▶ [DIRECTIONS FOR THIS TASK]
Retype the lines from the first one in the records down to the line containing "camera: 25 degrees right, 0 degrees up", counting both, and leave out any pictures.

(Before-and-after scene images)
□ □ □ □

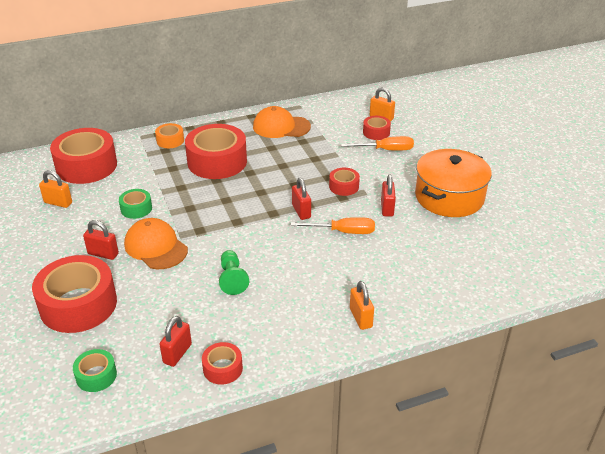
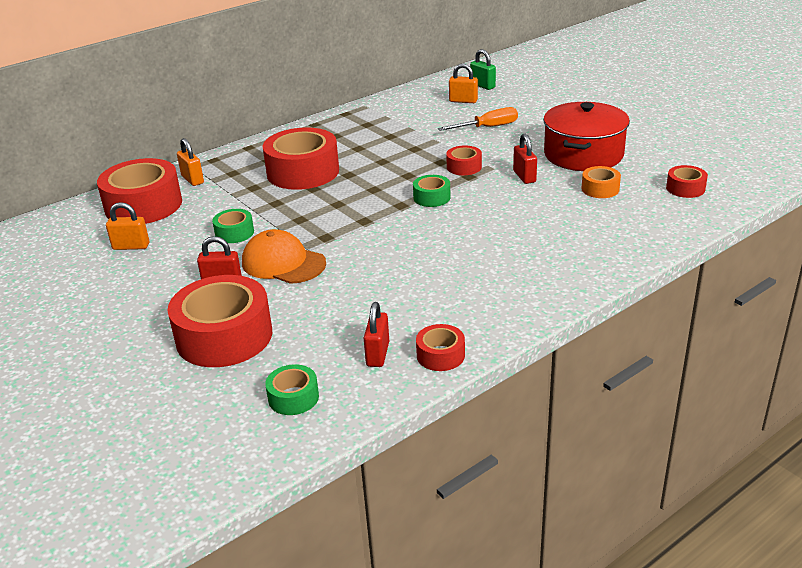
camera: 15 degrees left, 5 degrees down
(170, 140) = (233, 163): orange tape -> orange tape (600, 189)
(232, 279) = (395, 273): green pawn -> none
(281, 127) = (356, 128): orange cap -> none
(301, 211) = (432, 197): red padlock -> green tape
(343, 232) = (491, 206): orange screwdriver -> none
(361, 318) = (563, 276): orange padlock -> orange padlock (192, 179)
(376, 132) = (466, 114): red tape -> red tape (685, 188)
(406, 105) = (482, 86): none -> green padlock
(449, 197) = (583, 154): orange pot -> red pot

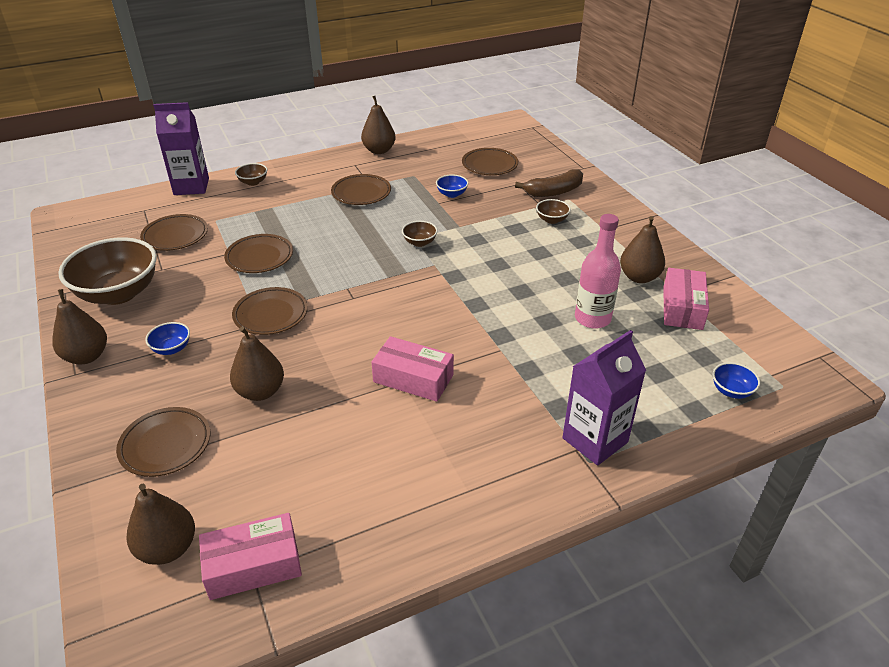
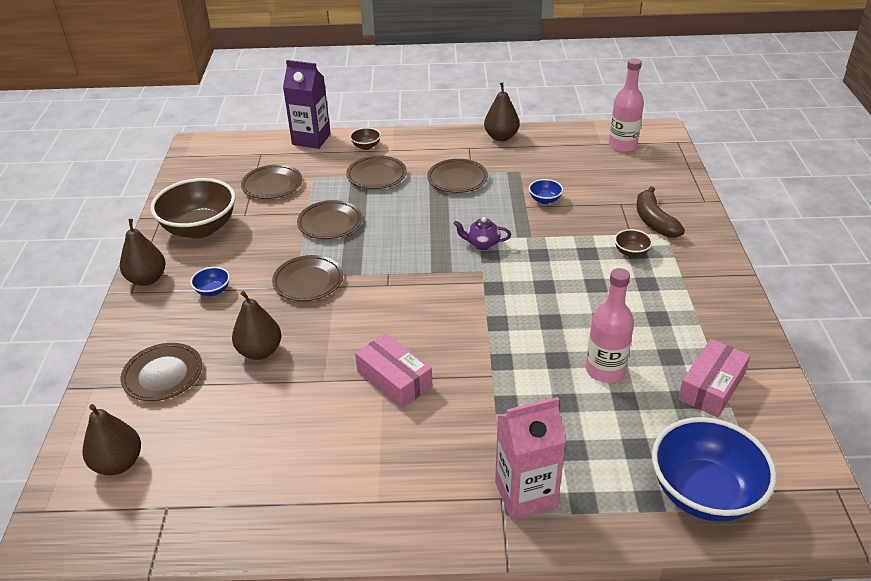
camera: 25 degrees right, 0 degrees up
(253, 565) = (171, 501): pink box -> none
(419, 242) = (482, 244): brown bowl -> purple teapot
(489, 138) = (622, 146): none -> pink bottle
(489, 165) = (603, 176): brown plate -> brown plate (376, 176)
(554, 192) = (654, 221): brown banana -> brown banana turned 75 degrees clockwise
(595, 440) = (525, 495): purple carton -> pink carton
(639, 277) = (685, 340): brown pear -> none
(731, 391) = (704, 493): blue bowl -> blue bowl, size x2.32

□ □ □ □

▶ [ANSWER FOR THIS EXERCISE]
camera: 15 degrees left, 5 degrees down
(170, 140) = (233, 163): orange tape -> orange tape (600, 189)
(232, 279) = (395, 273): green pawn -> none
(281, 127) = (356, 128): orange cap -> none
(301, 211) = (432, 197): red padlock -> green tape
(343, 232) = (491, 206): orange screwdriver -> none
(361, 318) = (563, 276): orange padlock -> orange padlock (192, 179)
(376, 132) = (466, 114): red tape -> red tape (685, 188)
(406, 105) = (482, 86): none -> green padlock
(449, 197) = (583, 154): orange pot -> red pot

camera: 25 degrees right, 0 degrees up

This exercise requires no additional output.